▸ Provided data
+++

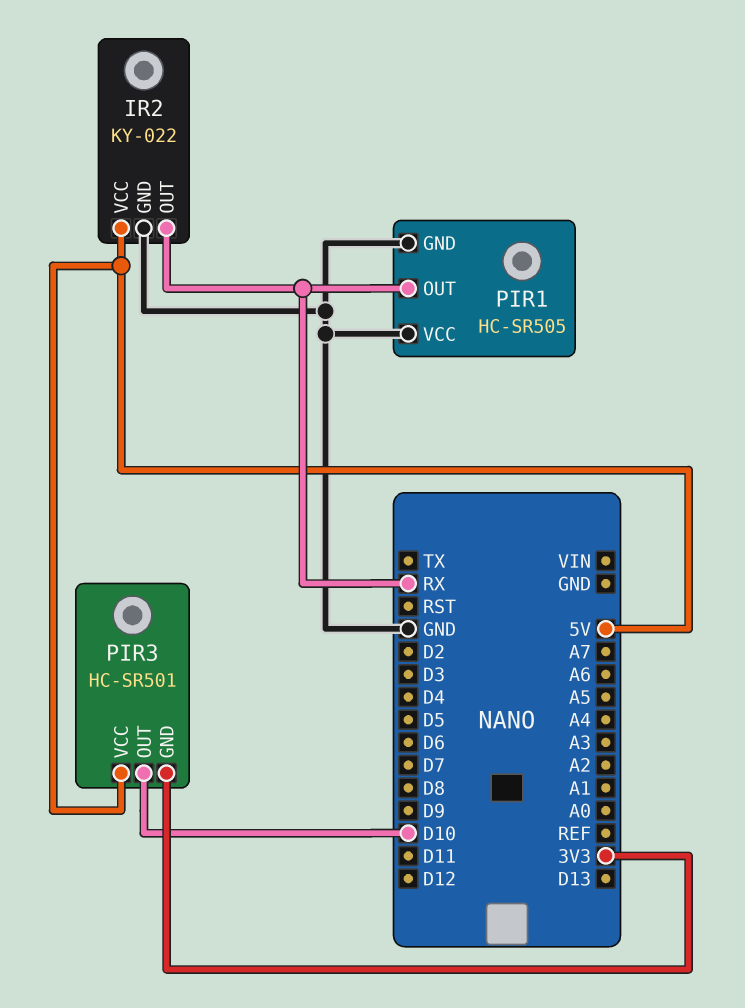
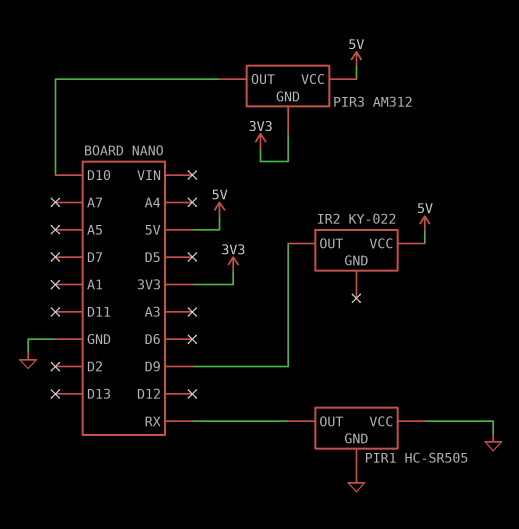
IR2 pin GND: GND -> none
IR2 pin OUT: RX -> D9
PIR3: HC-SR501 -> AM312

+++

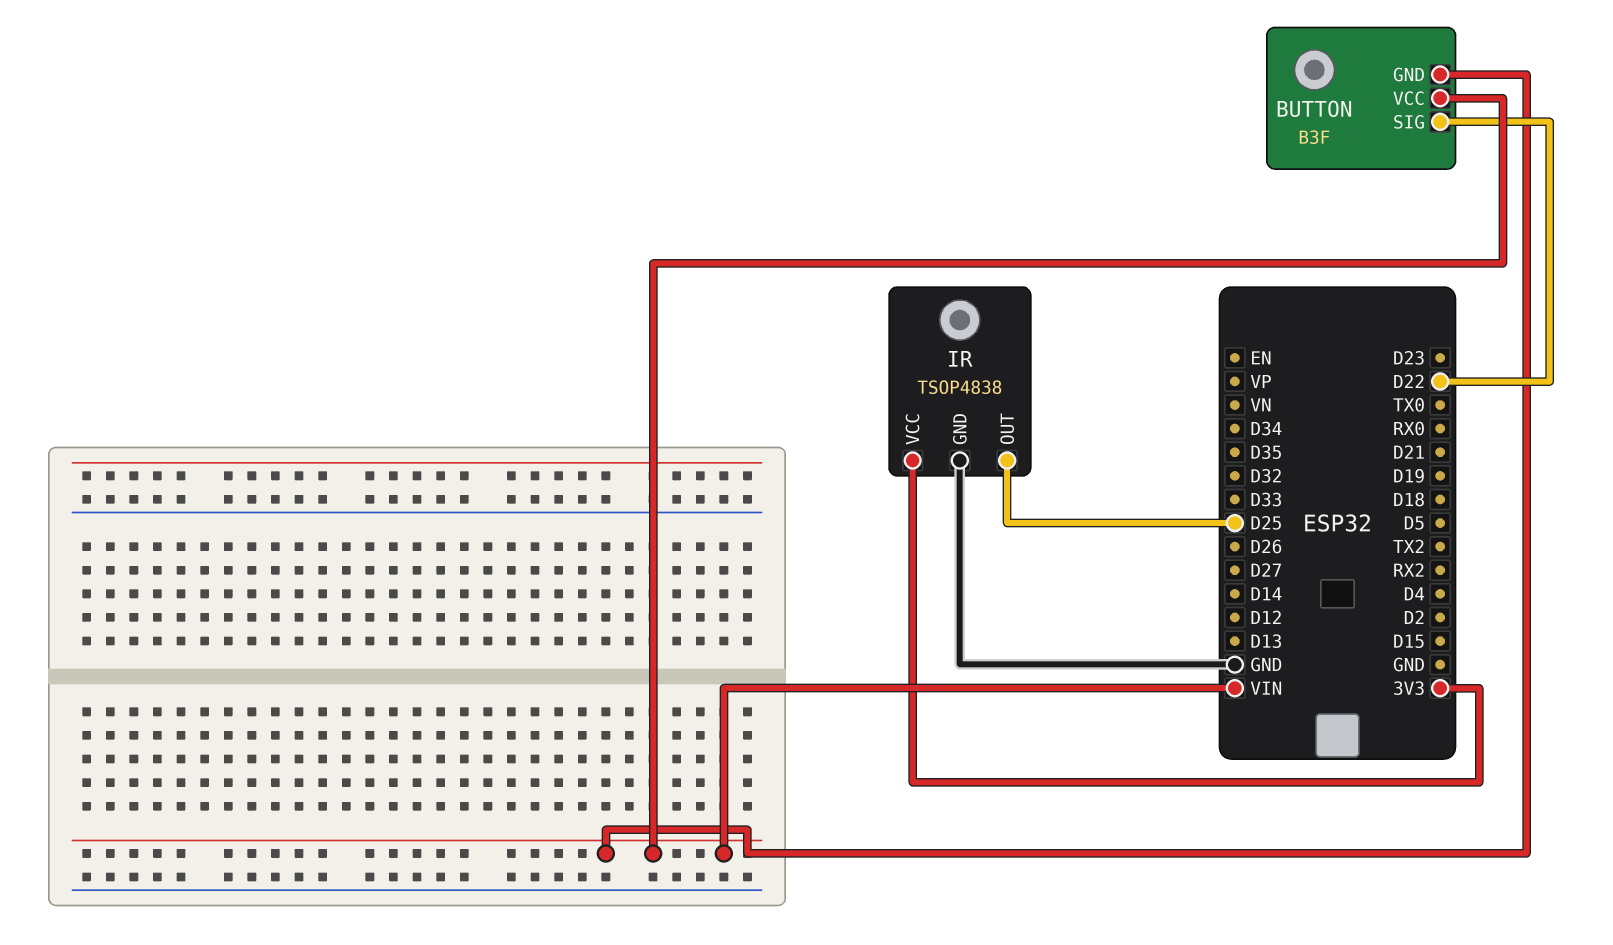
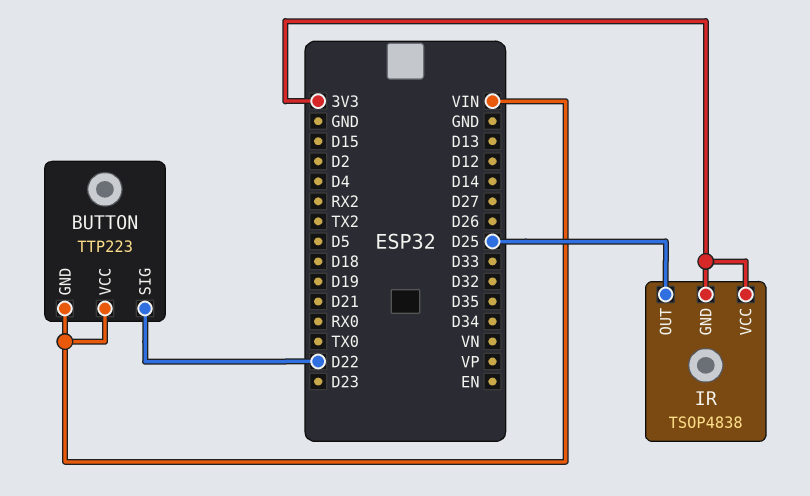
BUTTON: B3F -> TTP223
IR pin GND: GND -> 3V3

+++

▸ Work instructions
There is a line with "IR2 pin GND: GND -> none" and a line with "PIR3: HC-SR501 -> AM312" above. Copy exactly those two lines and all lines between them, with nothing else.

▸ Response area
IR2 pin GND: GND -> none
IR2 pin OUT: RX -> D9
PIR3: HC-SR501 -> AM312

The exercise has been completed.